Your task - Starting with the line that contains "D4: LED (A GND, K W9) -> LED (A W9, K GND)", reproduce each line through the end of the entries exactly as written.

Dataset content -
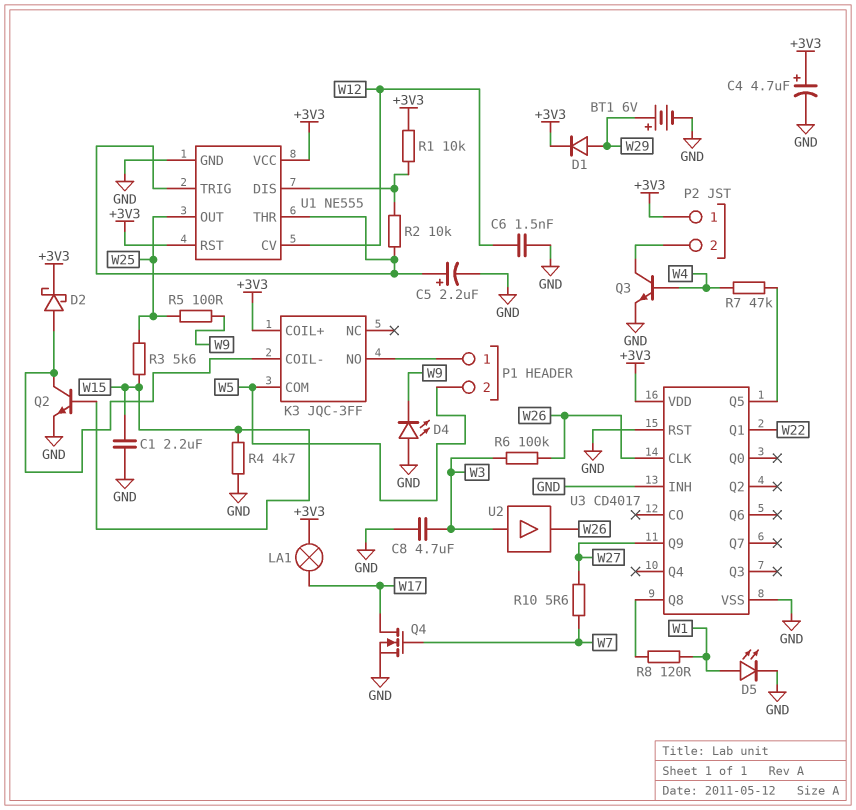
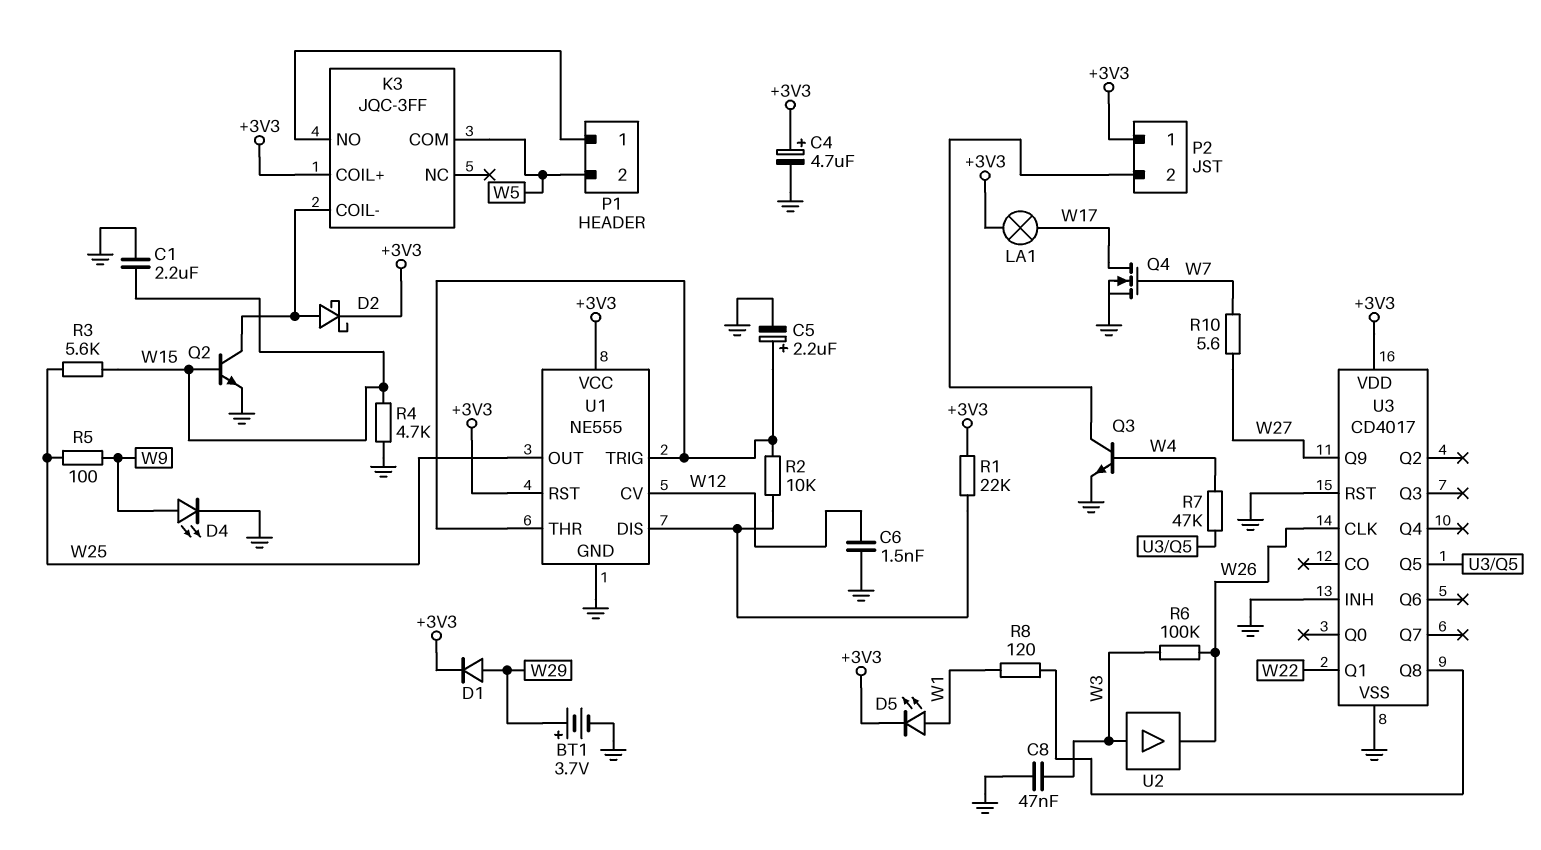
BT1: 6V (plus W29, minus GND) -> 3.7V (plus W29, minus GND)
C8: 4.7uF (GND, W3) -> 47nF (GND, W3)
D4: LED (A GND, K W9) -> LED (A W9, K GND)
D5: LED (A W1, K GND) -> LED (A W1, K +3V3)
R1: 10k (+3V3, U1/DIS) -> 22k (+3V3, U1/DIS)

Answer box -
D4: LED (A GND, K W9) -> LED (A W9, K GND)
D5: LED (A W1, K GND) -> LED (A W1, K +3V3)
R1: 10k (+3V3, U1/DIS) -> 22k (+3V3, U1/DIS)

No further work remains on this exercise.